> **About this task**
From the first line to the last, please print the entries exactly, omitting pictures.

> **Given entries**
______

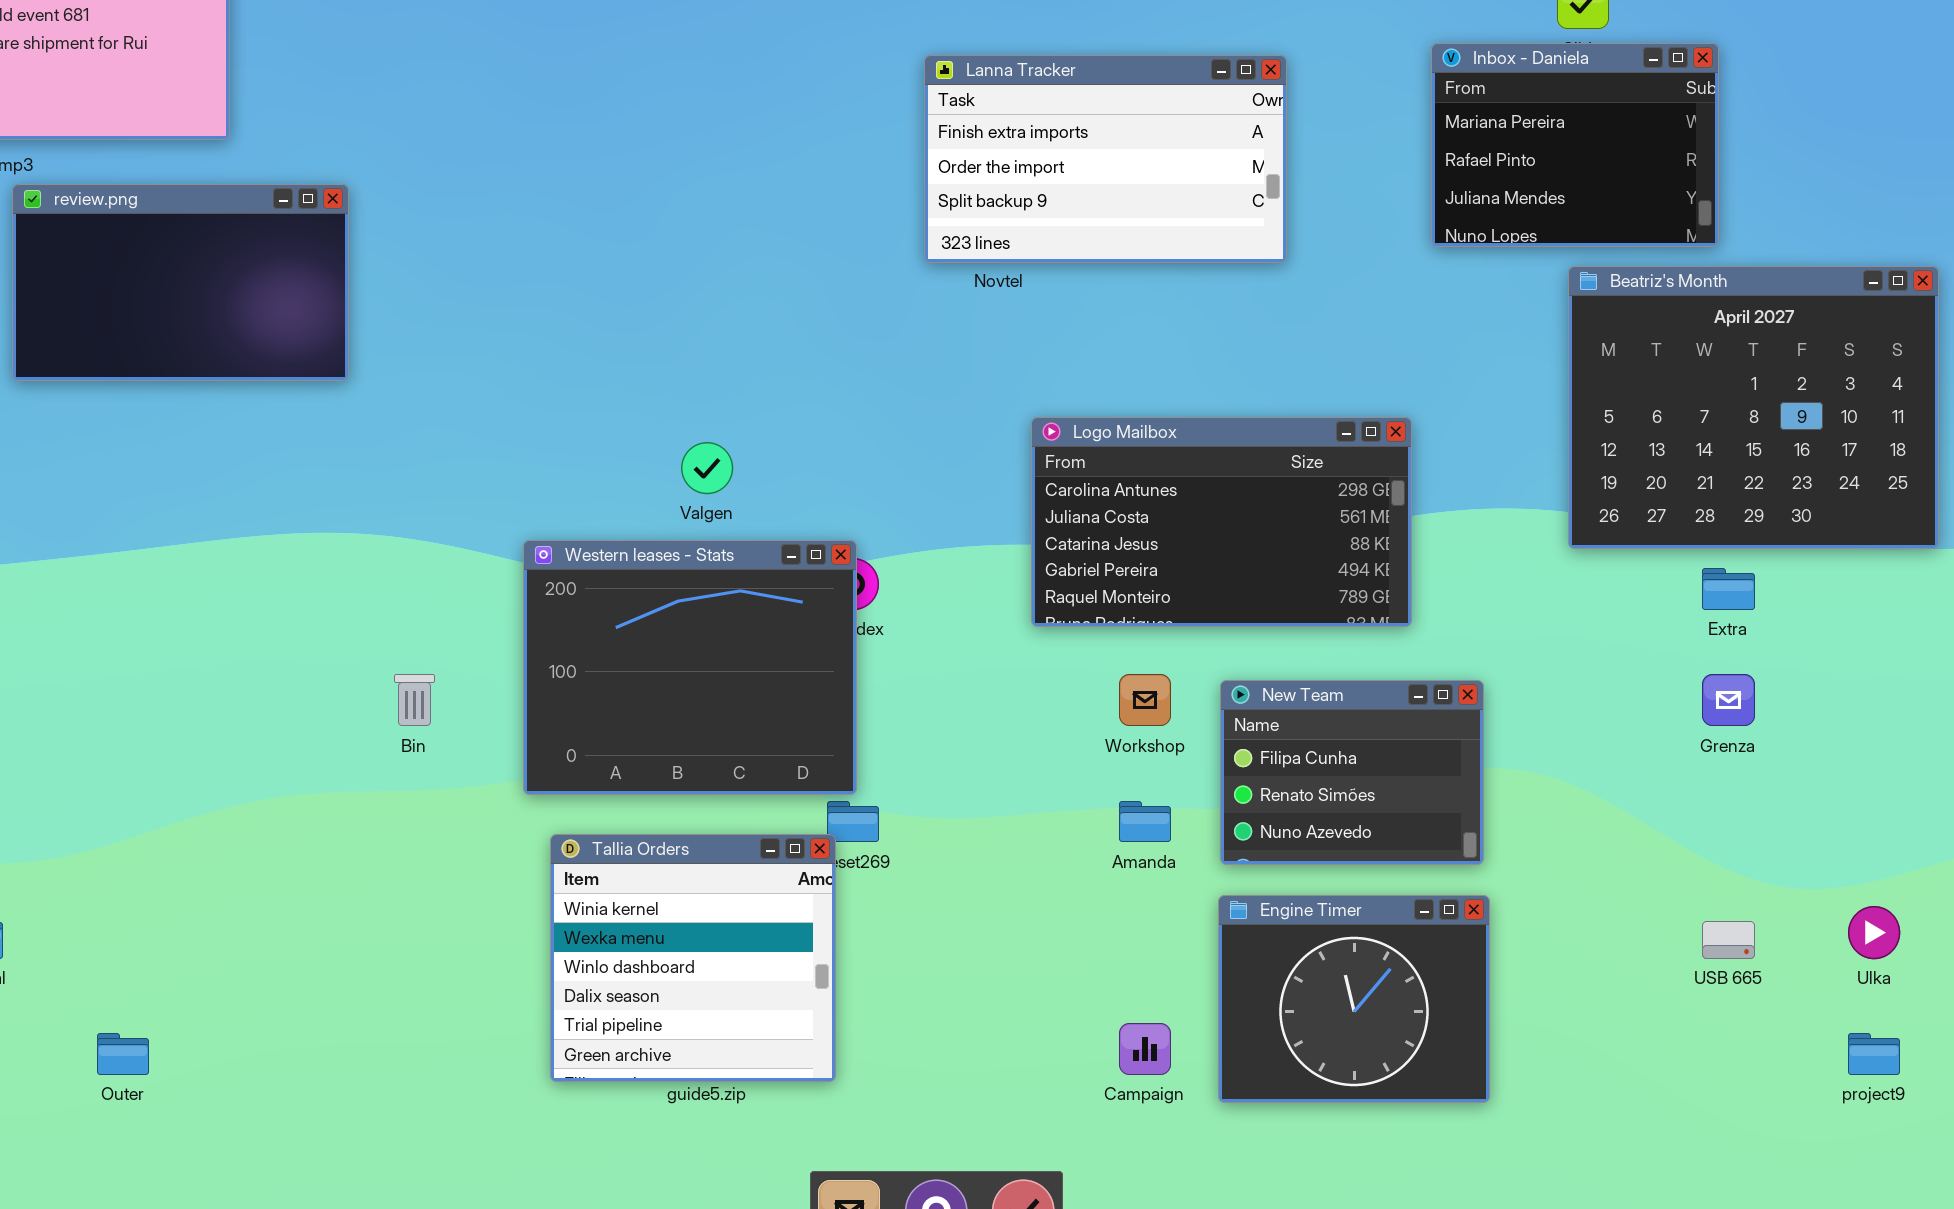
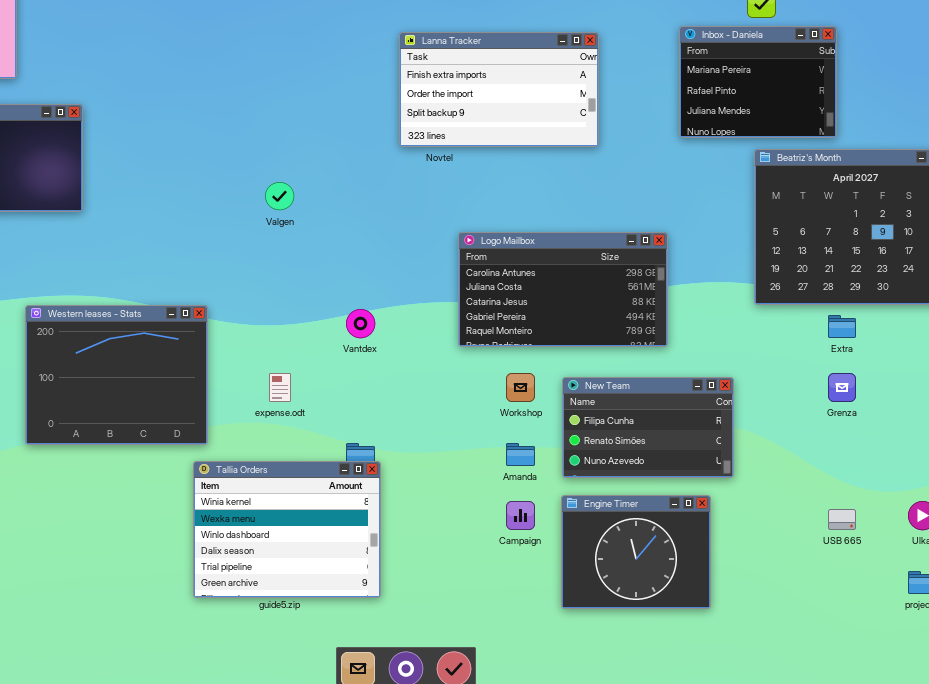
Valgen: [681,442,733,494] -> [265,182,294,210], moved
Western leases - Stats: [523,540,857,795] -> [25,305,208,445], moved
New Team: [1220,680,1484,865] -> [562,377,734,478], resized
Tallia Orders: [550,834,836,1082] -> [193,461,381,598], resized
Campaign: [1119,1023,1171,1075] -> [506,501,535,530], moved

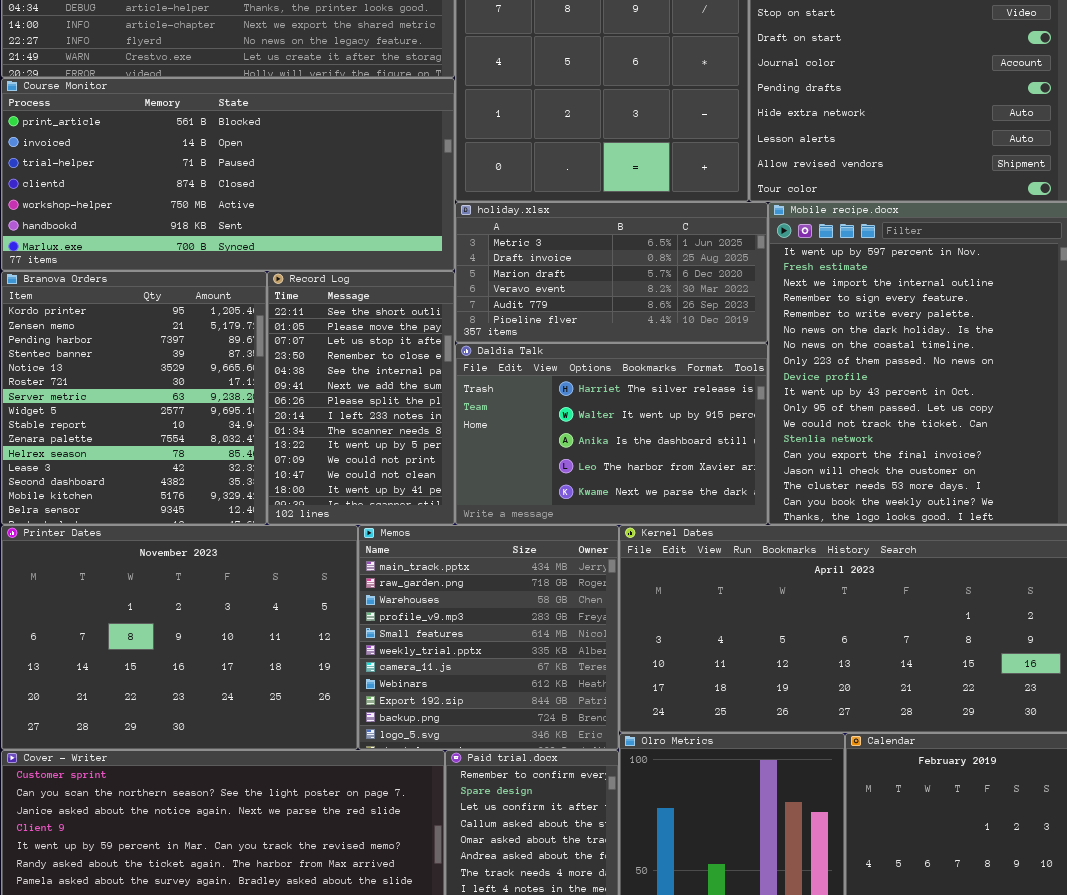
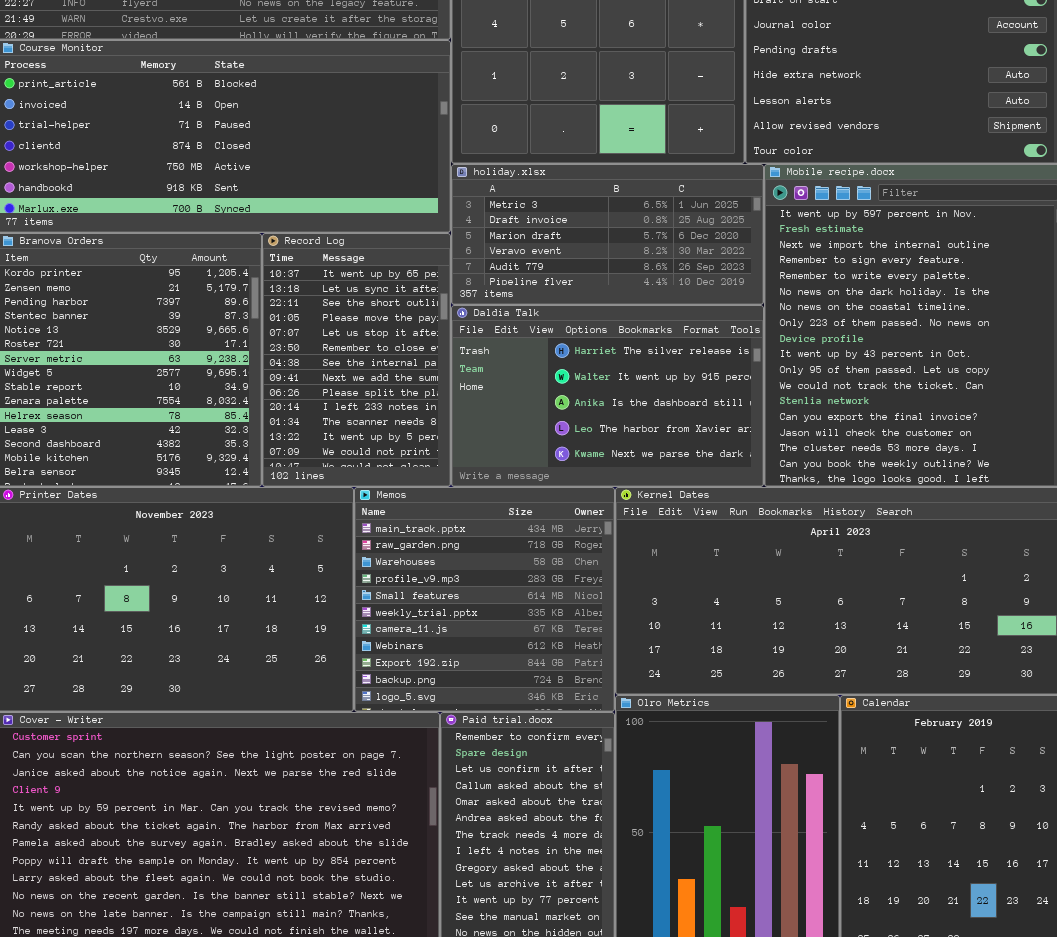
Record Log: [267,271,455,525] -> [262,233,451,487], scrolled up 2 rows

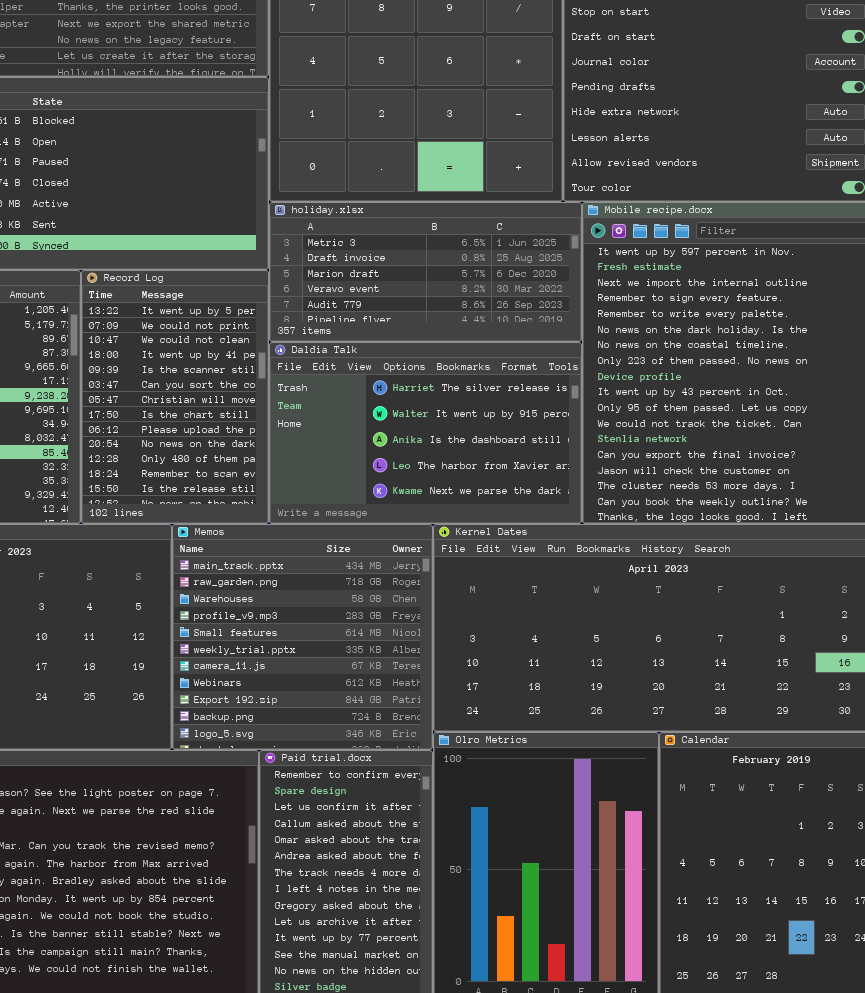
Record Log: [262,233,451,487] -> [81,270,269,524], scrolled down 11 rows

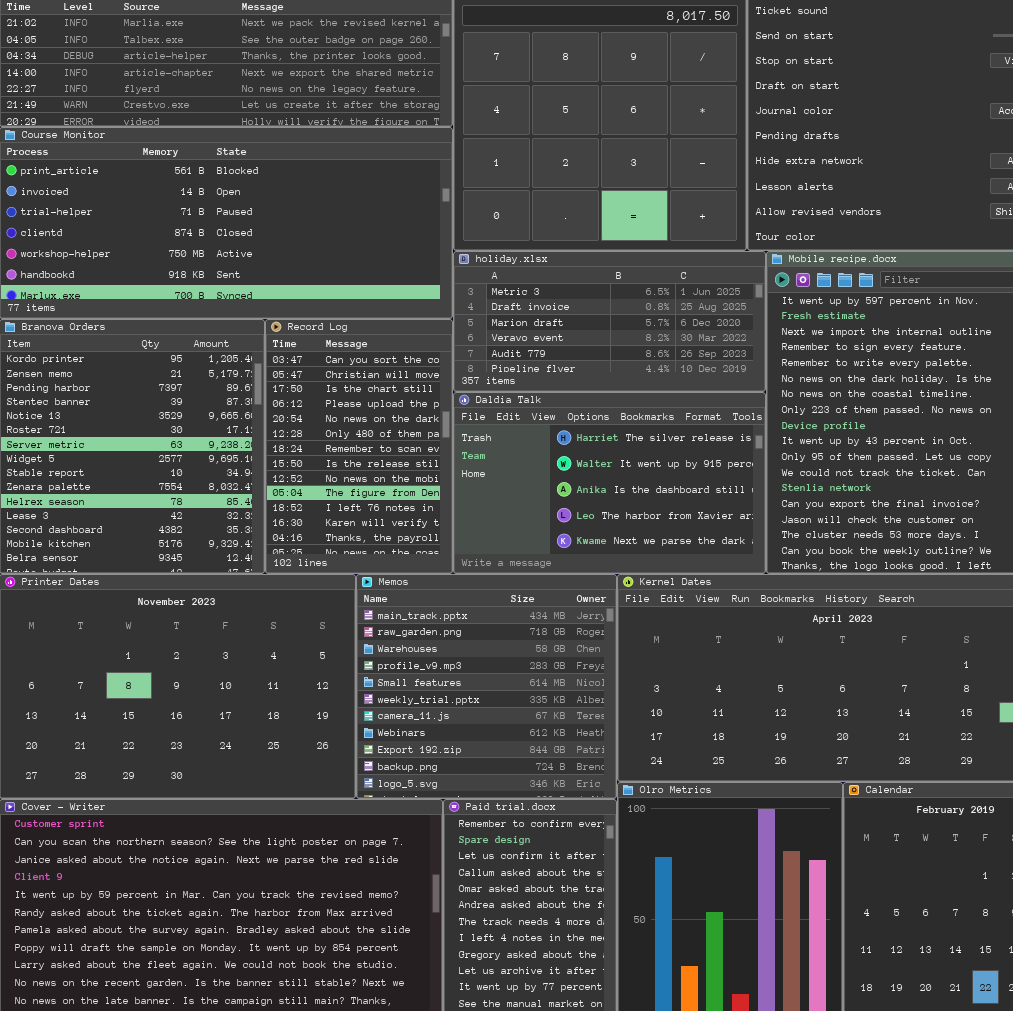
Record Log: [81,270,269,524] -> [265,319,453,574], scrolled down 5 rows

______

> **Answer for this exercise**
Valgen: [681,442,733,494] -> [265,182,294,210], moved
Western leases - Stats: [523,540,857,795] -> [25,305,208,445], moved
New Team: [1220,680,1484,865] -> [562,377,734,478], resized
Tallia Orders: [550,834,836,1082] -> [193,461,381,598], resized
Campaign: [1119,1023,1171,1075] -> [506,501,535,530], moved

Record Log: [267,271,455,525] -> [262,233,451,487], scrolled up 2 rows

Record Log: [262,233,451,487] -> [81,270,269,524], scrolled down 11 rows

Record Log: [81,270,269,524] -> [265,319,453,574], scrolled down 5 rows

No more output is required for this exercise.